(INFORMATION PROVIDED)

* * *

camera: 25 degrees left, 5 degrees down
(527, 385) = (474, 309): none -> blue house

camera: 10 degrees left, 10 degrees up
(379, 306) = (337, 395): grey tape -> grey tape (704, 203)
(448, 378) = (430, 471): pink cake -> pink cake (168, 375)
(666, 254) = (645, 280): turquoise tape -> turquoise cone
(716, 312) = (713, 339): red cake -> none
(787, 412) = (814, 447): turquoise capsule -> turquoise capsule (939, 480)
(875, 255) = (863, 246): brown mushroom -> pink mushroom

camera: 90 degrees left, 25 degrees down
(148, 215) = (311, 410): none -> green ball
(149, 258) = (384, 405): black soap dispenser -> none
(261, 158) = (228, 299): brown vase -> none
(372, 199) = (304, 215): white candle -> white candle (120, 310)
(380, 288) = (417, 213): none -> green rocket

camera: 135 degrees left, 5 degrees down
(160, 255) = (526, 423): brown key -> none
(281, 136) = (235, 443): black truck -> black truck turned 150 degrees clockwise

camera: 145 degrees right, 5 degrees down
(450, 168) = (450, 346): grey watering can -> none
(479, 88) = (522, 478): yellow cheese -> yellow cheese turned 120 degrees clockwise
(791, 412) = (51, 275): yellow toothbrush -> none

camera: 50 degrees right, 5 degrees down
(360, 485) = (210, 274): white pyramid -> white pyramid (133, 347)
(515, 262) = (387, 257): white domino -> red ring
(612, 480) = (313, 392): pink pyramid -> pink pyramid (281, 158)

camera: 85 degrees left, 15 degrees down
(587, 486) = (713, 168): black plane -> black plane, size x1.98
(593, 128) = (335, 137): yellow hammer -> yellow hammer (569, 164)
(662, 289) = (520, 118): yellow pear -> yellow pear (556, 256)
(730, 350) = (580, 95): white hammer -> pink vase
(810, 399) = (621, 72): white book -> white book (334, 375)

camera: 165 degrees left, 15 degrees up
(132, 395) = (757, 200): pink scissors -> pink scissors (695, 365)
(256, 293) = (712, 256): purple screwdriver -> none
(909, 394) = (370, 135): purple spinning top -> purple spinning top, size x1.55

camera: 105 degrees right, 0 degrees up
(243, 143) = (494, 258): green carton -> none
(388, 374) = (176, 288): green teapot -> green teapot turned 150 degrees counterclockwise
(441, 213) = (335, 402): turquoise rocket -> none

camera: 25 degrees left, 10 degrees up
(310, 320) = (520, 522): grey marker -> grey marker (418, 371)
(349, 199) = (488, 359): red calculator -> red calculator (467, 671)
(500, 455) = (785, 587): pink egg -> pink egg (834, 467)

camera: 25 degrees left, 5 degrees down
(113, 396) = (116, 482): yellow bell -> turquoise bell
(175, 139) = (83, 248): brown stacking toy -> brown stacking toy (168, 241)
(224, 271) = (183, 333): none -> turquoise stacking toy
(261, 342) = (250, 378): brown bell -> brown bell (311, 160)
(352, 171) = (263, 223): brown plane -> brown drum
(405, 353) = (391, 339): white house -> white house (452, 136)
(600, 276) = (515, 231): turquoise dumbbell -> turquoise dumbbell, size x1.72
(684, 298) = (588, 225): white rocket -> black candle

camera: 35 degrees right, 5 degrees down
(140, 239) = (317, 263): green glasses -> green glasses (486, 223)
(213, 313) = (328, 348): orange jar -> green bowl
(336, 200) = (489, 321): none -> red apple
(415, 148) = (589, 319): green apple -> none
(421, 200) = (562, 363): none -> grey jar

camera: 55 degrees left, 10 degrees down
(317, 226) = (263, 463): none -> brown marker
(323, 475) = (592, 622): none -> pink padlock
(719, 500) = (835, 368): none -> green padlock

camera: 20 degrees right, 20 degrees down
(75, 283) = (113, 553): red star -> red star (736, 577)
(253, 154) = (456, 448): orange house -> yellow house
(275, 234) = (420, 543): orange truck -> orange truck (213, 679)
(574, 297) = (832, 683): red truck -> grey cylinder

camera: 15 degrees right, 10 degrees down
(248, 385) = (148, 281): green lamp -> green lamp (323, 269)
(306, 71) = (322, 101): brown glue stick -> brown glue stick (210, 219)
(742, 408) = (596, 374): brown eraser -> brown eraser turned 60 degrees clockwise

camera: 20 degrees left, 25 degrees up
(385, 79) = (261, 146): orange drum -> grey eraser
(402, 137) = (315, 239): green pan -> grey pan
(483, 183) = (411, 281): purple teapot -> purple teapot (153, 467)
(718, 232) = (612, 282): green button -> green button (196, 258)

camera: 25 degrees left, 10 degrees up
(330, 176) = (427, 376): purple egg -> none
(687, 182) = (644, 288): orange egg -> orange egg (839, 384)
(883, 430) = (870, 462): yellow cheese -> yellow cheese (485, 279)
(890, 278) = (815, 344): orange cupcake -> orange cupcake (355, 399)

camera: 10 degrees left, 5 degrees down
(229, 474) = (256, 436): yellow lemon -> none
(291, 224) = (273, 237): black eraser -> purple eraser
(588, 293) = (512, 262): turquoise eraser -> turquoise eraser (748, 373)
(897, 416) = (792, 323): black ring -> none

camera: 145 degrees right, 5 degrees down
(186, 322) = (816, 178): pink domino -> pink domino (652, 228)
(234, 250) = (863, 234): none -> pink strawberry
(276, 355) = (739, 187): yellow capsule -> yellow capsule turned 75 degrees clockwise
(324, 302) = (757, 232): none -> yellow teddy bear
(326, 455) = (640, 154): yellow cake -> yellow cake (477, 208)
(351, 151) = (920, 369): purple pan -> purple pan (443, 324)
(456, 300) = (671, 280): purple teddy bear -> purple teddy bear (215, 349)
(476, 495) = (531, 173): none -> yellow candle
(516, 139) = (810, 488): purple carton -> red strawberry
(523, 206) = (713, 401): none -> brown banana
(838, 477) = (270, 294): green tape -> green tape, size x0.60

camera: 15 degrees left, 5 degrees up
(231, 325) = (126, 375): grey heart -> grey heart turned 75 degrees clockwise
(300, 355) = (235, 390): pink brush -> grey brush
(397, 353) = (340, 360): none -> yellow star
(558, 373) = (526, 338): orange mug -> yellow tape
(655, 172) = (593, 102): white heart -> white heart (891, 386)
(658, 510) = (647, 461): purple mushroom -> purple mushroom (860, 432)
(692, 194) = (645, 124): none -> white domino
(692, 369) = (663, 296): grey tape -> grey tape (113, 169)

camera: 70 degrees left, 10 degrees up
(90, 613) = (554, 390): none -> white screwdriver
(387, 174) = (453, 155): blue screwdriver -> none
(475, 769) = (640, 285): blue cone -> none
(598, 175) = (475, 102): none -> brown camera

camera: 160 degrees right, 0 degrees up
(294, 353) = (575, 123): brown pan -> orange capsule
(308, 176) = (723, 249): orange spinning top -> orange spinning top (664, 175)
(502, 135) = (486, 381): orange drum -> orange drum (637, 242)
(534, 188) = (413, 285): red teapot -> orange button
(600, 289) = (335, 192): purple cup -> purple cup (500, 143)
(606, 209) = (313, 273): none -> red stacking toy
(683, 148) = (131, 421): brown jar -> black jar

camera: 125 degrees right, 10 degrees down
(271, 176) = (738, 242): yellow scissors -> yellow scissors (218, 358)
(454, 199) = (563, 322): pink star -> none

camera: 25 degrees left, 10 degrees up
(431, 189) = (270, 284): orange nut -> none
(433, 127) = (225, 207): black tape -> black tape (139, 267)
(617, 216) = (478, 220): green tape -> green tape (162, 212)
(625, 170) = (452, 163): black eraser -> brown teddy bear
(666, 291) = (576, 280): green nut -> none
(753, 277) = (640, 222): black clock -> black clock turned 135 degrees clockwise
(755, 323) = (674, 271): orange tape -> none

* * *

(PROBLEM) All lines in the listing above with the string "button" should be returned.

(RESULT OF THE EXERCISE)
(718, 232) = (612, 282): green button -> green button (196, 258)
(534, 188) = (413, 285): red teapot -> orange button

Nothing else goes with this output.